_Task directions_.
Going from the line that contains "turquoise mouse [223,224,277,261] -> none" to the last line of the material below, repeat every line exactly.

_Material provided_.
[Start of Attachment]

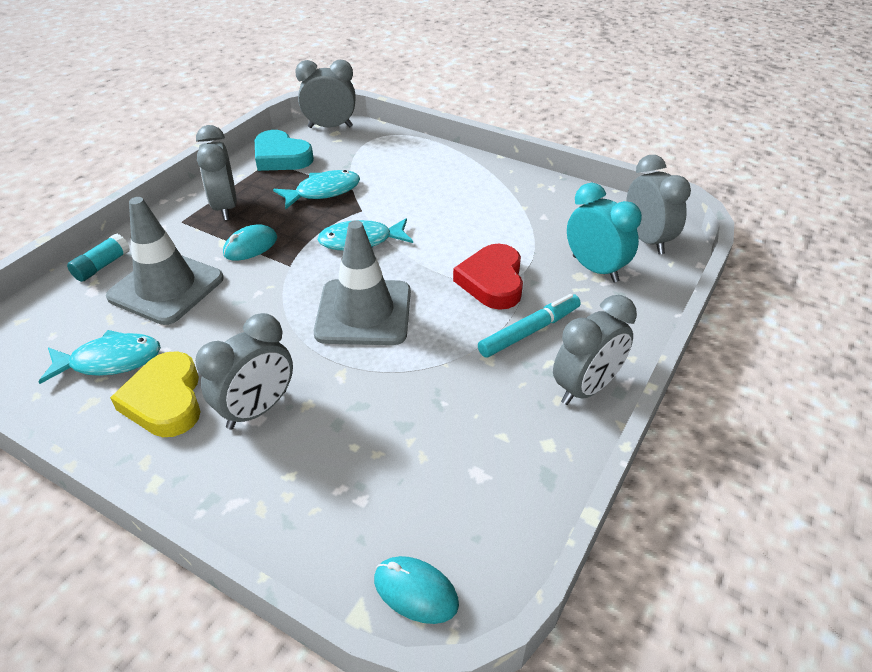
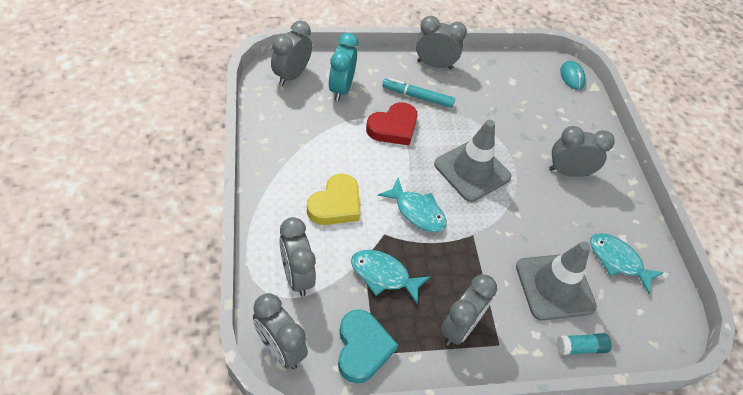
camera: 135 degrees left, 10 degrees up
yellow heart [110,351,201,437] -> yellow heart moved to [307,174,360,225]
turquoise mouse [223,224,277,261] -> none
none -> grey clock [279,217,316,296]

[End of Attachment]

_Result of the exercise_.
turquoise mouse [223,224,277,261] -> none
none -> grey clock [279,217,316,296]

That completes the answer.